- _WORK ORDER_: Begin at the line containing "(380, 453) = (112, 387): blue" in the entries below and end at the line containing "(267, 319) = (668, 426): white"; transcribe that range exactly and nothing outside it.

++++++

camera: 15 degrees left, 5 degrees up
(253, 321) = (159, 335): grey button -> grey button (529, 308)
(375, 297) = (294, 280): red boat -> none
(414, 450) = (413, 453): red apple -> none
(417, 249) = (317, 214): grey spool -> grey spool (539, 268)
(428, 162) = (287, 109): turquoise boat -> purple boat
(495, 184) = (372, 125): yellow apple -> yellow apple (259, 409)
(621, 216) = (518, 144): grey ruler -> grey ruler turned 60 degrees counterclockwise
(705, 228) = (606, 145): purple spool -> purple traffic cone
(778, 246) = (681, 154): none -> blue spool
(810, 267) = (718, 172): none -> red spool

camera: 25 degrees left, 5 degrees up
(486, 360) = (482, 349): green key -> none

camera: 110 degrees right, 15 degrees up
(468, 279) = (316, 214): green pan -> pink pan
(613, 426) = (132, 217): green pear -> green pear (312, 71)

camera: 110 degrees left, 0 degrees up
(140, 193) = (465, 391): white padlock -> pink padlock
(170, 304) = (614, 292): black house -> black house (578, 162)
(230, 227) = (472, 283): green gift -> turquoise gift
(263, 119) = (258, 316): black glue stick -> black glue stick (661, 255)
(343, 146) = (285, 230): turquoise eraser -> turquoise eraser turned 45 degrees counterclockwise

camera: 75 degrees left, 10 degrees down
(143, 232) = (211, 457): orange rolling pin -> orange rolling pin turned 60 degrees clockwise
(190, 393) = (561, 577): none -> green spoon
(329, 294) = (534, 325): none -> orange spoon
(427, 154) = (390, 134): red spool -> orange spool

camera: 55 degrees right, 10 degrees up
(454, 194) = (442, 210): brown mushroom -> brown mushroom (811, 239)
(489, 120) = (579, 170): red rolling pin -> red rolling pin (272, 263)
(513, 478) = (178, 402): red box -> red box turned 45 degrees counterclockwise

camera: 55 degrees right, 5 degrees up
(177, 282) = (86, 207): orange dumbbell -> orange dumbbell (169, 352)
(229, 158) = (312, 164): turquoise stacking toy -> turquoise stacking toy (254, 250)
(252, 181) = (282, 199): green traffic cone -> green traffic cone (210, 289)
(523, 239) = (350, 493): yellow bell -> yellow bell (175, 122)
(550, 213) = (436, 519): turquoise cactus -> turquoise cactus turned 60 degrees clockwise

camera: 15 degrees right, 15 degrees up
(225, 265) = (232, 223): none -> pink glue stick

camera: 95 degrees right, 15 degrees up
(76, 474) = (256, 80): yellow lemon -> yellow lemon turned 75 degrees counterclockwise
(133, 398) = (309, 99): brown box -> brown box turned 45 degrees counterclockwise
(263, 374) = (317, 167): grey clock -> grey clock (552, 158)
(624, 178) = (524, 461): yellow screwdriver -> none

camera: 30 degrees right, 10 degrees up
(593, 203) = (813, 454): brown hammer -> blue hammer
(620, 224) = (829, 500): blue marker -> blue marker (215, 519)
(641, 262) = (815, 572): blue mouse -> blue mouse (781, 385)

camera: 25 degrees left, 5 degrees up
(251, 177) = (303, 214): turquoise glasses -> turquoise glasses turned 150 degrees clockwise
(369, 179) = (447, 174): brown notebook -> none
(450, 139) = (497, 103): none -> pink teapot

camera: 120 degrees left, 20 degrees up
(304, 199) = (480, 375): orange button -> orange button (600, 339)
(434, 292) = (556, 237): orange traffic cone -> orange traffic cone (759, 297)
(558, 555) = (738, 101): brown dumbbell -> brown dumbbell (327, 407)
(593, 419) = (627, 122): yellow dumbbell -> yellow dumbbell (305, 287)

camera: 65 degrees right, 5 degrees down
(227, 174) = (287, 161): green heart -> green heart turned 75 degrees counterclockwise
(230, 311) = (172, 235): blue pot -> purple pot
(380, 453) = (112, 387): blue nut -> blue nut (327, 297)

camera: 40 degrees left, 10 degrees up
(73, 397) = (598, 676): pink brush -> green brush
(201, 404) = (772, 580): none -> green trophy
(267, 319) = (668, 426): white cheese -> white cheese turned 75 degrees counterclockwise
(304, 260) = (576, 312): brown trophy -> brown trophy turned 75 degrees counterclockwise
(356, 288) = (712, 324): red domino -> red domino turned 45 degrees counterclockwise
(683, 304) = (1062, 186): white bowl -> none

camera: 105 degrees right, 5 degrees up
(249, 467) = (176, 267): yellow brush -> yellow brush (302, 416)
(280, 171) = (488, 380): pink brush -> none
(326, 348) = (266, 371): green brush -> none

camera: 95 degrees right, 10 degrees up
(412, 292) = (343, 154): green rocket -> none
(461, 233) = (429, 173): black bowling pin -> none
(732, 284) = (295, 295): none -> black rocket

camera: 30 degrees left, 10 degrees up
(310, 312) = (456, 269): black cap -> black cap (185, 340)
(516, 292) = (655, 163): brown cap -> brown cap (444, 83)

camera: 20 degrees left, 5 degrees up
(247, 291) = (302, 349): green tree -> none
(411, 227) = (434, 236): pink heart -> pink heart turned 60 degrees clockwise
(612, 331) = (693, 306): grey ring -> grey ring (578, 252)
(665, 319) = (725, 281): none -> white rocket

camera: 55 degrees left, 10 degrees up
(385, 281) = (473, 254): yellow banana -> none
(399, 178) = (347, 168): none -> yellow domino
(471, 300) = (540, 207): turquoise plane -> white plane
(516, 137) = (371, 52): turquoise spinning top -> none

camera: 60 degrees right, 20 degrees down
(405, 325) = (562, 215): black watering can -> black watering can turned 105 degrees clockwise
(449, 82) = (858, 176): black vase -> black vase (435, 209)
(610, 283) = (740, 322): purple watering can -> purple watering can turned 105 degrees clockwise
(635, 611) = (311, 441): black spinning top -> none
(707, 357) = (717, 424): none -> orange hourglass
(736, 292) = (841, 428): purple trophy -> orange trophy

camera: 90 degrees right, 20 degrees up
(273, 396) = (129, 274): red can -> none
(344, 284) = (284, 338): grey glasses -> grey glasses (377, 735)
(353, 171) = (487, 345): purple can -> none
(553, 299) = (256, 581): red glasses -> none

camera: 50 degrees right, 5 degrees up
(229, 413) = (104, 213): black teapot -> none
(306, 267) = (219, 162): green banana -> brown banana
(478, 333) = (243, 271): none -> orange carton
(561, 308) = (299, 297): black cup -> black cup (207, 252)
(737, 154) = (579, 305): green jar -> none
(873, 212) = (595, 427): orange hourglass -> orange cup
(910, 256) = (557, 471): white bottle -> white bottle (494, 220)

++++++

- _ANSWER TO THIS TASK_:
(380, 453) = (112, 387): blue nut -> blue nut (327, 297)

camera: 40 degrees left, 10 degrees up
(73, 397) = (598, 676): pink brush -> green brush
(201, 404) = (772, 580): none -> green trophy
(267, 319) = (668, 426): white cheese -> white cheese turned 75 degrees counterclockwise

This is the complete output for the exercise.